Print the records exactly as given.

___

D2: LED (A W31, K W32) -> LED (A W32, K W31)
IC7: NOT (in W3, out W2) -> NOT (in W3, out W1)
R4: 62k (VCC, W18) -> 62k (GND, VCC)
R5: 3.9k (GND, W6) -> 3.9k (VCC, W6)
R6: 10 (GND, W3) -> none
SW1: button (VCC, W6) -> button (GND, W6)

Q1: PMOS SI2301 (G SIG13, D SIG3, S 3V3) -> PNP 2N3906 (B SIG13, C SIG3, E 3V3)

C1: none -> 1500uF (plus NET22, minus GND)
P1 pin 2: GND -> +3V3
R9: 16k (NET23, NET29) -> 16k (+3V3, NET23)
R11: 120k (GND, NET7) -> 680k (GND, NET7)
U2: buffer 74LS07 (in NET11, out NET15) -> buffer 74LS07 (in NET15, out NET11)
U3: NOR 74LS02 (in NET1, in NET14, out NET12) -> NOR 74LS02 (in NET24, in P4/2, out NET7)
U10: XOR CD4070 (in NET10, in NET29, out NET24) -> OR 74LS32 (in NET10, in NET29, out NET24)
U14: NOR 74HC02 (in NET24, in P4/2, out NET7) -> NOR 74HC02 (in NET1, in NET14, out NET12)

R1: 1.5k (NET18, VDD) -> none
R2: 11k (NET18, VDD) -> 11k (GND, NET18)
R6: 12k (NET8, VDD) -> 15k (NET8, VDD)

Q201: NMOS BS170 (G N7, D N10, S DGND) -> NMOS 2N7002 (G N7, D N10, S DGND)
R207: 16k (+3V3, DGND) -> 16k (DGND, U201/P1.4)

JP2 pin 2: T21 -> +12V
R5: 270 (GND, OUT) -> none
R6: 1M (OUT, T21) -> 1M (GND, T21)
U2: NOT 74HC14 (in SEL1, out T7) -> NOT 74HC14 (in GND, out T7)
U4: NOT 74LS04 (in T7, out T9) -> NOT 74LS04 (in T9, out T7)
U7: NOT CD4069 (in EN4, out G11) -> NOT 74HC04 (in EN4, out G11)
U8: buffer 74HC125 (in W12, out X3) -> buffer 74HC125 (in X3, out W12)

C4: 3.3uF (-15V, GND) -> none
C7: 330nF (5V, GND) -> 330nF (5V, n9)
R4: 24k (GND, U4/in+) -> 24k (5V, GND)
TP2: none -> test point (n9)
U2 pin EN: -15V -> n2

___

» Answer for this exercise:
D2: LED (A W31, K W32) -> LED (A W32, K W31)
IC7: NOT (in W3, out W2) -> NOT (in W3, out W1)
R4: 62k (VCC, W18) -> 62k (GND, VCC)
R5: 3.9k (GND, W6) -> 3.9k (VCC, W6)
R6: 10 (GND, W3) -> none
SW1: button (VCC, W6) -> button (GND, W6)

Q1: PMOS SI2301 (G SIG13, D SIG3, S 3V3) -> PNP 2N3906 (B SIG13, C SIG3, E 3V3)

C1: none -> 1500uF (plus NET22, minus GND)
P1 pin 2: GND -> +3V3
R9: 16k (NET23, NET29) -> 16k (+3V3, NET23)
R11: 120k (GND, NET7) -> 680k (GND, NET7)
U2: buffer 74LS07 (in NET11, out NET15) -> buffer 74LS07 (in NET15, out NET11)
U3: NOR 74LS02 (in NET1, in NET14, out NET12) -> NOR 74LS02 (in NET24, in P4/2, out NET7)
U10: XOR CD4070 (in NET10, in NET29, out NET24) -> OR 74LS32 (in NET10, in NET29, out NET24)
U14: NOR 74HC02 (in NET24, in P4/2, out NET7) -> NOR 74HC02 (in NET1, in NET14, out NET12)

R1: 1.5k (NET18, VDD) -> none
R2: 11k (NET18, VDD) -> 11k (GND, NET18)
R6: 12k (NET8, VDD) -> 15k (NET8, VDD)

Q201: NMOS BS170 (G N7, D N10, S DGND) -> NMOS 2N7002 (G N7, D N10, S DGND)
R207: 16k (+3V3, DGND) -> 16k (DGND, U201/P1.4)

JP2 pin 2: T21 -> +12V
R5: 270 (GND, OUT) -> none
R6: 1M (OUT, T21) -> 1M (GND, T21)
U2: NOT 74HC14 (in SEL1, out T7) -> NOT 74HC14 (in GND, out T7)
U4: NOT 74LS04 (in T7, out T9) -> NOT 74LS04 (in T9, out T7)
U7: NOT CD4069 (in EN4, out G11) -> NOT 74HC04 (in EN4, out G11)
U8: buffer 74HC125 (in W12, out X3) -> buffer 74HC125 (in X3, out W12)

C4: 3.3uF (-15V, GND) -> none
C7: 330nF (5V, GND) -> 330nF (5V, n9)
R4: 24k (GND, U4/in+) -> 24k (5V, GND)
TP2: none -> test point (n9)
U2 pin EN: -15V -> n2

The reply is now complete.